[Opening RECORDS SHOWN section]

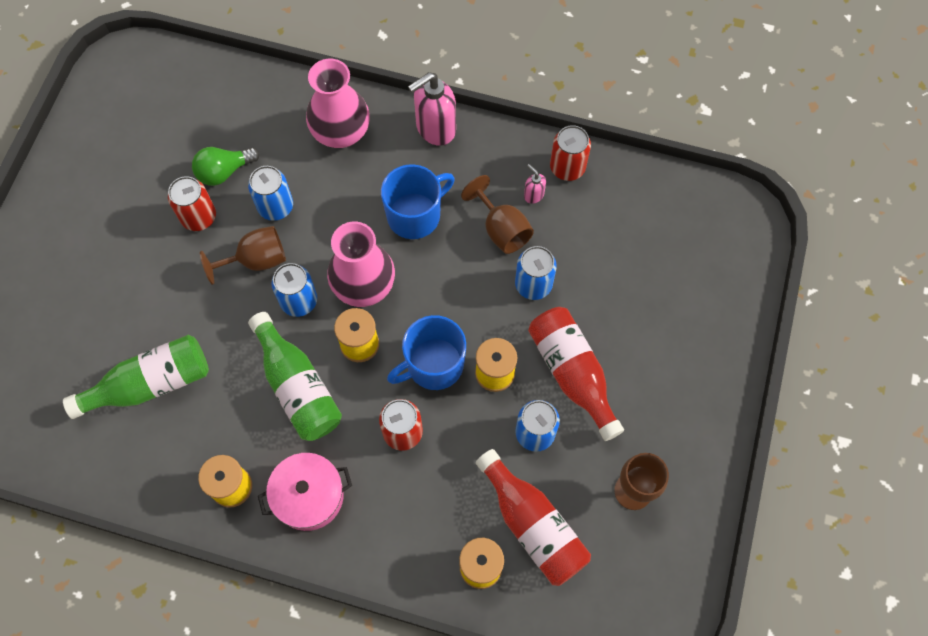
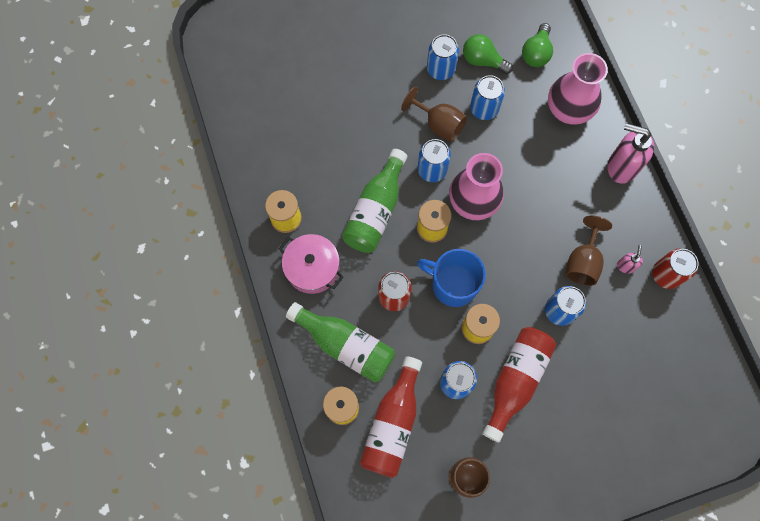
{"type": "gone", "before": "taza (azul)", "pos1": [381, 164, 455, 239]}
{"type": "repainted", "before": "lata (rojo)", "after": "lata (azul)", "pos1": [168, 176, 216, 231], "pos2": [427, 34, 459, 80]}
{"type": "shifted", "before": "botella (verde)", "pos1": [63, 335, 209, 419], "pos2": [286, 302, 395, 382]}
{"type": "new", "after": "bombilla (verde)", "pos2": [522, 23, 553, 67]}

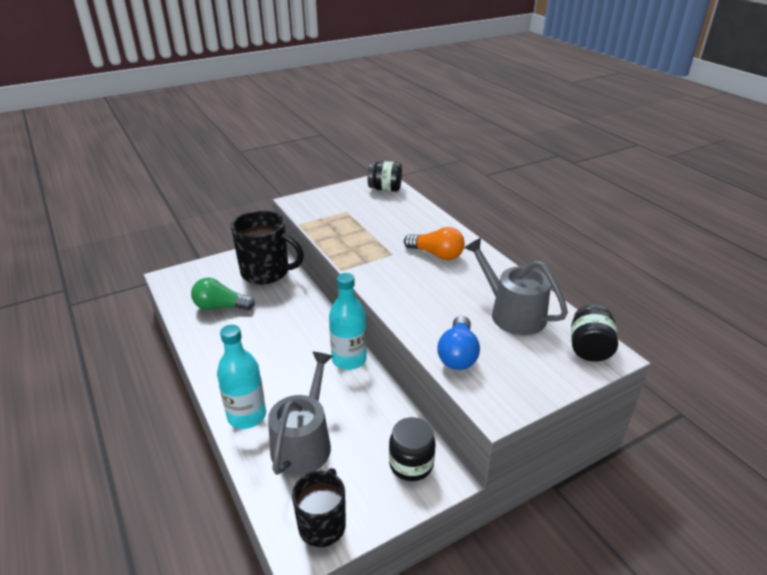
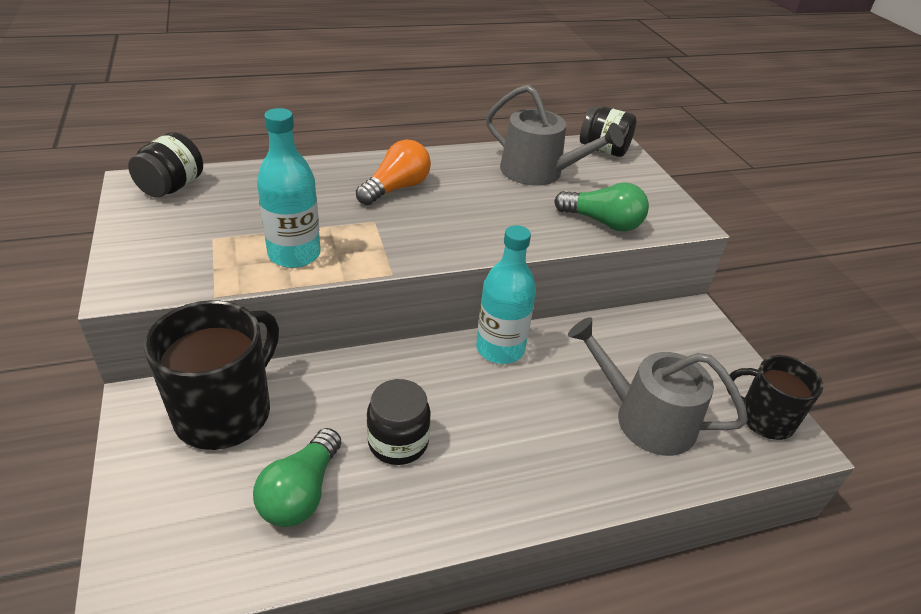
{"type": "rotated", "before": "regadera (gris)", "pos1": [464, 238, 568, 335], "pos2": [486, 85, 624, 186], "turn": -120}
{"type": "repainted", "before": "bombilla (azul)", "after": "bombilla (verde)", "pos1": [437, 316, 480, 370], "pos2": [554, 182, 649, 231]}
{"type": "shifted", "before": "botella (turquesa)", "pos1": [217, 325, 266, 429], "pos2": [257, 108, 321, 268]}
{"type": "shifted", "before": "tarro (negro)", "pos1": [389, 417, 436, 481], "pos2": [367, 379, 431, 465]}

[Closing RECORDS SHOWN section]

▶ **WHAT IS BEING ASKED**:
Which lines above contain the word "shifted"? Copy each one.

▶ **EXERCISE ANSWER**:
{"type": "shifted", "before": "botella (verde)", "pos1": [63, 335, 209, 419], "pos2": [286, 302, 395, 382]}
{"type": "shifted", "before": "botella (turquesa)", "pos1": [217, 325, 266, 429], "pos2": [257, 108, 321, 268]}
{"type": "shifted", "before": "tarro (negro)", "pos1": [389, 417, 436, 481], "pos2": [367, 379, 431, 465]}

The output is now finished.